● **Data section**:
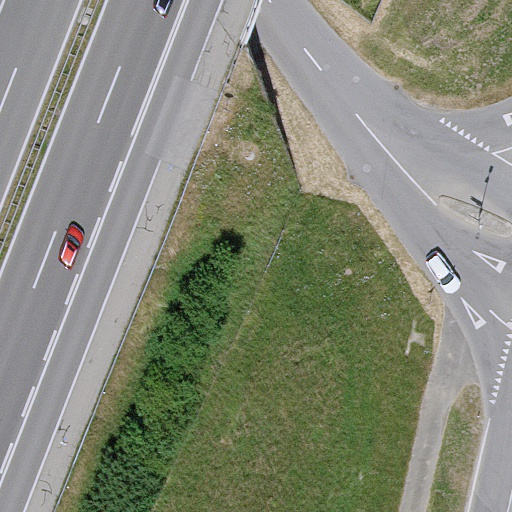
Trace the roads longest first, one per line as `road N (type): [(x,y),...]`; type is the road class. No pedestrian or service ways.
road 1 (motorway): [(33,281),(205,0)]
road 2 (track): [(455,207),(455,350),(413,511)]
road 3 (motorway): [(33,281),(143,0)]
road 4 (tertiary): [(387,138),(270,0)]
road 5 (tertiary): [(511,238),(455,207),(387,138)]
road 6 (primary): [(511,124),(387,138)]
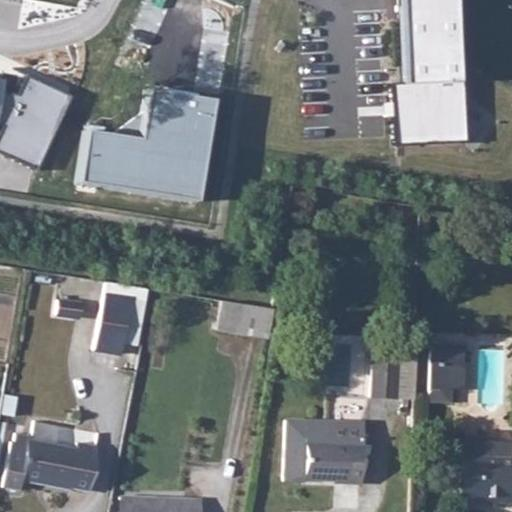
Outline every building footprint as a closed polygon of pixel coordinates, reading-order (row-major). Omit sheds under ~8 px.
[(87,349),(113,352),(119,298),(94,294),(87,349)] [(212,328),(266,337),(271,307),(217,299),(212,328)] [(429,341),(427,398),(449,399),(450,385),(450,359),(462,359),(463,341),(429,341)] [(415,354),(371,351),(370,372),(401,374),(399,403),(413,403),(415,354)] [(450,359),(450,385),(462,385),(462,359),(450,359)] [(399,403),(401,374),(370,372),(368,401),(399,403)] [(327,422),(283,421),(280,481),(300,482),(301,480),(302,441),(326,442),(327,422)] [(361,423),(327,422),(326,442),(360,443),(361,423)] [(481,438),(480,455),(511,456),(511,427),(484,427),(484,438),(481,438)] [(511,456),(480,455),(481,438),(444,436),(442,470),(456,471),(455,490),(495,491),(494,497),(511,497),(511,456)] [(14,479),(84,489),(89,445),(72,443),(70,446),(20,440),(19,445),(14,479)] [(359,486),(360,443),(326,442),(302,441),(301,480),(338,482),(341,486),(359,486)] [(14,479),(19,445),(2,443),(0,455),(0,487),(13,489),(14,479)] [(156,511),(158,502),(120,496),(117,511),(156,511)] [(197,511),(198,507),(158,502),(156,511),(197,511)]
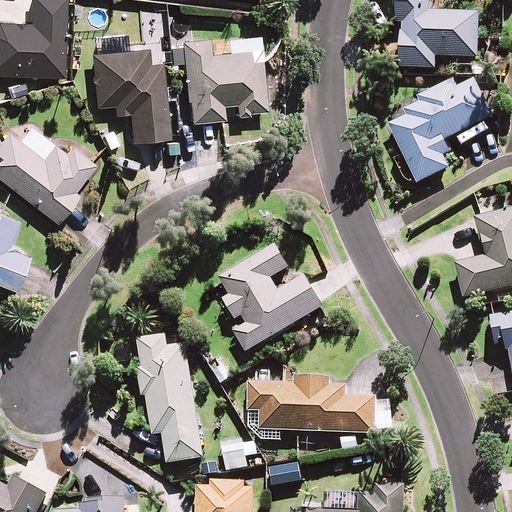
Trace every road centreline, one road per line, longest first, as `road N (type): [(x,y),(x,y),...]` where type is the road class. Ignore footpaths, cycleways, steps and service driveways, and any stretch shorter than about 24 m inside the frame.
road 1 (residential): [(44,393),(55,339),(99,270),(166,209),(251,179),(337,167)]
road 2 (residential): [(478,511),(442,377),(337,167)]
road 3 (residential): [(337,167),(328,110),(334,0)]
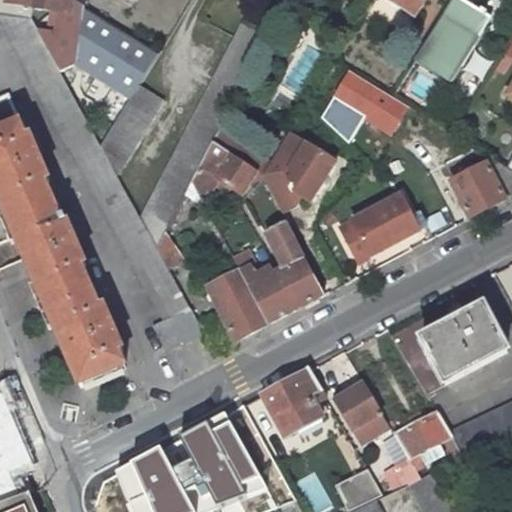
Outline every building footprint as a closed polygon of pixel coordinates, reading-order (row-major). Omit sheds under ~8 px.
[(6,0),(6,6),(33,9),(34,0),(6,0)] [(34,0),(33,9),(31,21),(60,74),(78,65),(85,69),(132,99),(140,86),(159,55),(76,6),(73,0),(34,0)] [(281,13),(288,0),(287,0),(272,0),(269,7),(281,13)] [(385,0),(415,19),(426,0),(385,0)] [(481,12),(461,0),(454,0),(420,56),(456,79),(476,47),(469,43),(486,15),(488,13),(482,9),(481,12)] [(33,9),(6,6),(4,16),(31,21),(33,9)] [(4,16),(0,15),(0,21),(92,188),(118,177),(102,148),(95,137),(60,74),(31,21),(4,16)] [(493,19),(486,15),(469,43),(476,47),(493,19)] [(242,25),(236,38),(261,50),(267,39),(242,25)] [(236,38),(141,219),(157,249),(162,240),(166,232),(192,183),(213,143),(221,128),(261,50),(236,38)] [(452,86),(456,79),(420,56),(415,63),(452,86)] [(121,117),(132,99),(85,69),(73,89),(111,112),(121,117)] [(348,72),(332,97),(391,133),(407,108),(348,72)] [(118,177),(164,102),(140,86),(132,99),(121,117),(102,148),(118,177)] [(0,100),(0,202),(9,224),(56,204),(46,184),(50,182),(31,138),(27,140),(9,96),(0,100)] [(102,148),(121,117),(111,112),(95,137),(102,148)] [(261,156),(221,128),(213,143),(253,170),(261,156)] [(338,159),(289,132),(261,170),(279,205),(293,207),(300,199),(313,201),(338,159)] [(253,170),(213,143),(192,183),(204,204),(214,185),(218,180),(223,183),(239,195),(253,176),(256,172),(253,170)] [(511,172),(507,169),(495,162),(452,184),(470,219),(511,197),(511,172)] [(141,219),(118,177),(92,188),(166,323),(154,328),(166,353),(205,336),(169,270),(157,249),(141,219)] [(218,180),(214,185),(219,188),(223,183),(218,180)] [(359,263),(420,231),(402,197),(341,229),(359,263)] [(63,220),(56,204),(9,224),(81,389),(126,369),(120,354),(124,353),(105,308),(101,310),(84,269),(88,267),(69,223),(68,223),(66,219),(63,220)] [(286,223),(266,234),(275,249),(282,246),(292,265),(305,258),(286,223)] [(169,270),(185,261),(166,232),(162,240),(157,249),(169,270)] [(244,245),(230,252),(240,271),(250,288),(275,275),(271,268),(261,273),(257,276),(252,266),(256,263),(249,251),(247,252),(244,245)] [(282,246),(275,249),(285,269),(292,265),(282,246)] [(275,275),(250,288),(270,325),(325,296),(305,258),(292,265),(285,269),(275,275)] [(256,263),(252,266),(257,276),(261,273),(256,263)] [(240,271),(208,288),(236,344),(270,325),(250,288),(240,271)] [(446,386),(508,353),(485,308),(423,341),(446,386)] [(310,372),(263,397),(277,423),(286,440),(323,419),(315,405),(311,396),(321,391),(310,372)] [(353,432),(382,415),(365,386),(336,403),(353,432)] [(0,431),(16,425),(0,388),(0,431)] [(321,391),(311,396),(315,405),(326,399),(321,391)] [(257,400),(271,426),(277,423),(263,397),(257,400)] [(511,403),(449,434),(451,437),(463,457),(465,459),(511,437),(511,403)] [(243,407),(219,421),(260,499),(258,500),(264,511),(269,511),(281,508),(297,501),(286,482),(286,483),(243,407)] [(382,415),(353,432),(362,447),(391,429),(382,415)] [(438,415),(396,437),(410,461),(411,460),(417,469),(448,453),(442,443),(451,437),(449,434),(438,415)] [(451,437),(442,443),(448,453),(454,463),(463,457),(451,437)] [(223,511),(185,438),(137,465),(161,511),(223,511)] [(410,461),(400,466),(410,485),(421,479),(410,461)] [(367,471),(335,484),(346,511),(347,511),(379,498),(367,471)] [(455,511),(435,473),(421,479),(410,485),(423,511),(455,511)] [(37,511),(29,494),(0,505),(0,511),(37,511)] [(302,511),(297,501),(281,508),(283,511),(302,511)] [(382,511),(376,501),(352,511),(382,511)]
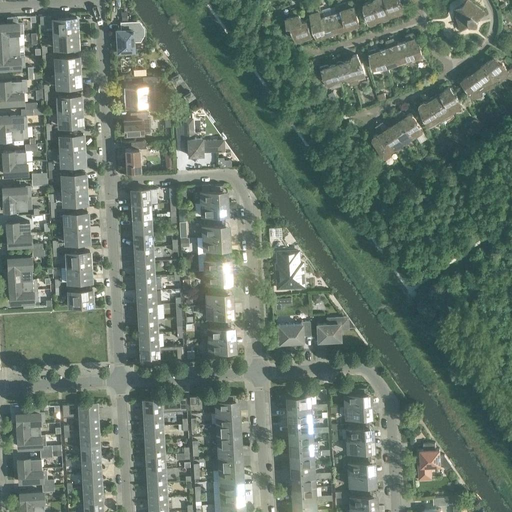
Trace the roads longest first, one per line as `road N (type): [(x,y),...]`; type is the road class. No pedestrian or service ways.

● **Do this**: Give the lines between the one holding "Trace every road" and the one holding "road 3 (residential): [(337,167),(328,110),(334,0)]", inclusive, again with "footpaths" replaced by "walkways" and everything else unchanged.

● **Exercise result**:
Trace every road centreline, one road per line, longest first, as `road N (type): [(x,y),(x,y),...]` where type is the road class. Ignore walkways, cycleways, steps and service driveways, and any stretch shorter than about 24 m inside the frame.
road 1 (residential): [(44,393),(55,339),(99,270),(166,209),(251,179),(337,167)]
road 2 (residential): [(478,511),(442,377),(337,167)]
road 3 (residential): [(337,167),(328,110),(334,0)]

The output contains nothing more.